[PROBLEM STATEMENT]:
Every line below needs to be transcribed without alteration, and no image may be carried over.

Before-and-after scene images:
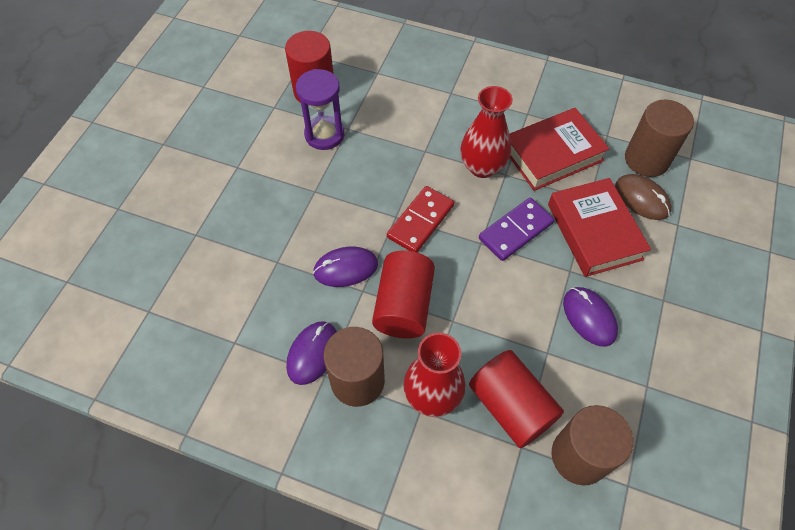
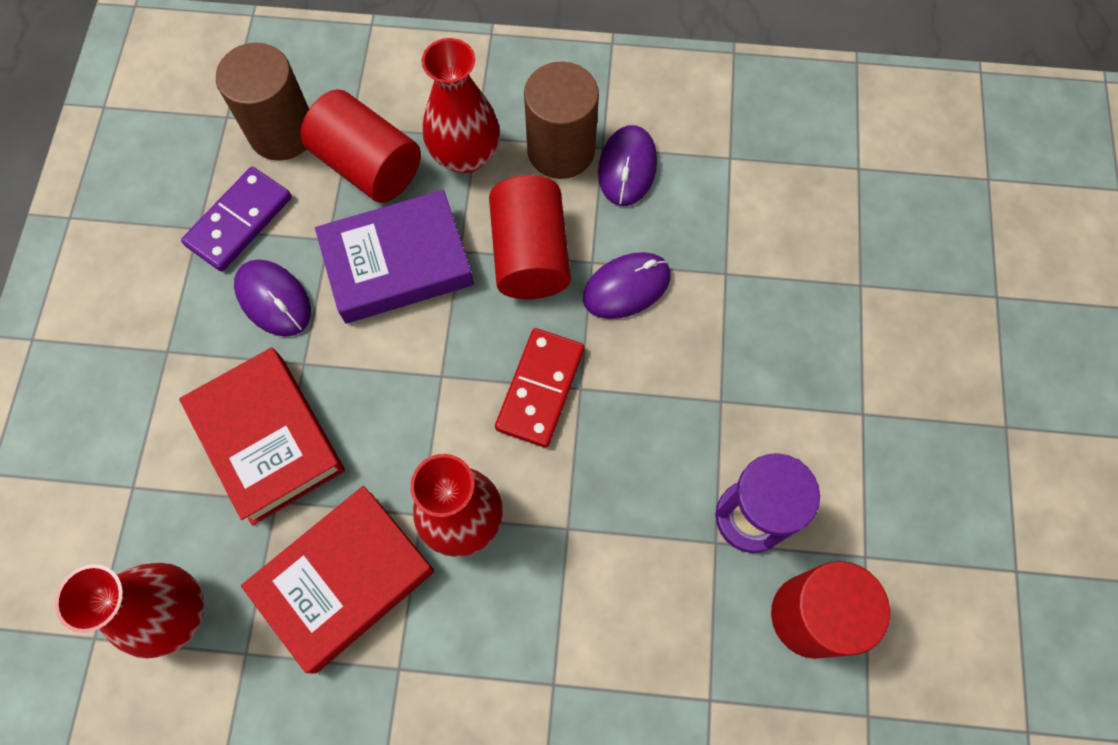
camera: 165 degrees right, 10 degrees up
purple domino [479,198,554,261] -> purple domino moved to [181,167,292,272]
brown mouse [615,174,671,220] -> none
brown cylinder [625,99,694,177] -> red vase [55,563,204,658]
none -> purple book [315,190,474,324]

[RESPONSE TO THE TASK]:
camera: 165 degrees right, 10 degrees up
purple domino [479,198,554,261] -> purple domino moved to [181,167,292,272]
brown mouse [615,174,671,220] -> none
brown cylinder [625,99,694,177] -> red vase [55,563,204,658]
none -> purple book [315,190,474,324]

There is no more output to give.